*** Opening TASK INPUTS ***

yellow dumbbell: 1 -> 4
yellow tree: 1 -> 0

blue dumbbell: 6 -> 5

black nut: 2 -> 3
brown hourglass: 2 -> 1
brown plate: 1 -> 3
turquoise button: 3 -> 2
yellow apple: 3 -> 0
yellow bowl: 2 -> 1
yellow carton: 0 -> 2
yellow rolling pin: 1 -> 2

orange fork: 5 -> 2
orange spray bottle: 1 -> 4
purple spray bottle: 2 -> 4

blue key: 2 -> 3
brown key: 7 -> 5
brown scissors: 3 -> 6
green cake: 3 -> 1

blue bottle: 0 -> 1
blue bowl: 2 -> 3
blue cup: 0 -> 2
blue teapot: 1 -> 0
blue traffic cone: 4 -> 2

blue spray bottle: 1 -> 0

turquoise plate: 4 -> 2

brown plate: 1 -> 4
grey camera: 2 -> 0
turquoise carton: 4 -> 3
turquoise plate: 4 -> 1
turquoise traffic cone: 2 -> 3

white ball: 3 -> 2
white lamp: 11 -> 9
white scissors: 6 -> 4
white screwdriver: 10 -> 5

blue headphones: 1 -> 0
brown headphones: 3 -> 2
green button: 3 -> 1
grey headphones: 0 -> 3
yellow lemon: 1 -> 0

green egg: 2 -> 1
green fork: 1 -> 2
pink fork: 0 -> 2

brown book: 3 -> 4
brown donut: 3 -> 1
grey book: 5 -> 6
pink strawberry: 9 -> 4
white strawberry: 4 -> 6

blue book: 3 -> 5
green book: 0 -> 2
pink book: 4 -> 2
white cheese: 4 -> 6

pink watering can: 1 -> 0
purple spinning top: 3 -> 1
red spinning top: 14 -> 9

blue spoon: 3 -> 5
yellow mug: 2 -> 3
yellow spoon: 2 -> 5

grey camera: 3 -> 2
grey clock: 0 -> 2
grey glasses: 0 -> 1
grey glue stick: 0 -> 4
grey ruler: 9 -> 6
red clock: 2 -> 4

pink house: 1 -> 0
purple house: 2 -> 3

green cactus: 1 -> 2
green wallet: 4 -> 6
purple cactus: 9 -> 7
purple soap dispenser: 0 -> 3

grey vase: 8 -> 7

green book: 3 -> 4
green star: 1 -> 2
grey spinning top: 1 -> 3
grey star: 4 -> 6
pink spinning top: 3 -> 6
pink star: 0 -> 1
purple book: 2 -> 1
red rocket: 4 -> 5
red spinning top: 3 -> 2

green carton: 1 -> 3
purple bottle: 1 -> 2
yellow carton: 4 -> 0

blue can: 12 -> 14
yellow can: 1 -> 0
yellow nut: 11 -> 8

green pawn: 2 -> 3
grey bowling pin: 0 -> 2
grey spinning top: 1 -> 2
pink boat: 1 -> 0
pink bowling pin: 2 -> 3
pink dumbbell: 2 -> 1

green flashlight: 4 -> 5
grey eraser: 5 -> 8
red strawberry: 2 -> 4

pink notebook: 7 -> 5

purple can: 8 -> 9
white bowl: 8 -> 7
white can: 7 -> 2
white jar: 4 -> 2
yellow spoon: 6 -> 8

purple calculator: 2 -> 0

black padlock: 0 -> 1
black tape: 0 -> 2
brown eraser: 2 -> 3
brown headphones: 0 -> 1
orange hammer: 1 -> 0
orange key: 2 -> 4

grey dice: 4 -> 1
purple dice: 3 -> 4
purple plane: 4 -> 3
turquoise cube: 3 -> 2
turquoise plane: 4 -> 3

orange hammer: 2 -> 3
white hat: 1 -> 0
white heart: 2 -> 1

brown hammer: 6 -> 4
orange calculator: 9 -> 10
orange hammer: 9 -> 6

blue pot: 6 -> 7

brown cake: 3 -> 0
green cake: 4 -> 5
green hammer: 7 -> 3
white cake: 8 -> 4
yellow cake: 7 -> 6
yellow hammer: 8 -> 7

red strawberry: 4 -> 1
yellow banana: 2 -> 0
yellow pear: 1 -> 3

*** Closing TASK INPUTS ***

# [TASK DIRECTIONS]
The records above should be printed exactly, please, from the first line through the line containing "blue cup: 0 -> 2", with both ends kept and nothing past it.

# [SOLUTION BELOW]
yellow dumbbell: 1 -> 4
yellow tree: 1 -> 0

blue dumbbell: 6 -> 5

black nut: 2 -> 3
brown hourglass: 2 -> 1
brown plate: 1 -> 3
turquoise button: 3 -> 2
yellow apple: 3 -> 0
yellow bowl: 2 -> 1
yellow carton: 0 -> 2
yellow rolling pin: 1 -> 2

orange fork: 5 -> 2
orange spray bottle: 1 -> 4
purple spray bottle: 2 -> 4

blue key: 2 -> 3
brown key: 7 -> 5
brown scissors: 3 -> 6
green cake: 3 -> 1

blue bottle: 0 -> 1
blue bowl: 2 -> 3
blue cup: 0 -> 2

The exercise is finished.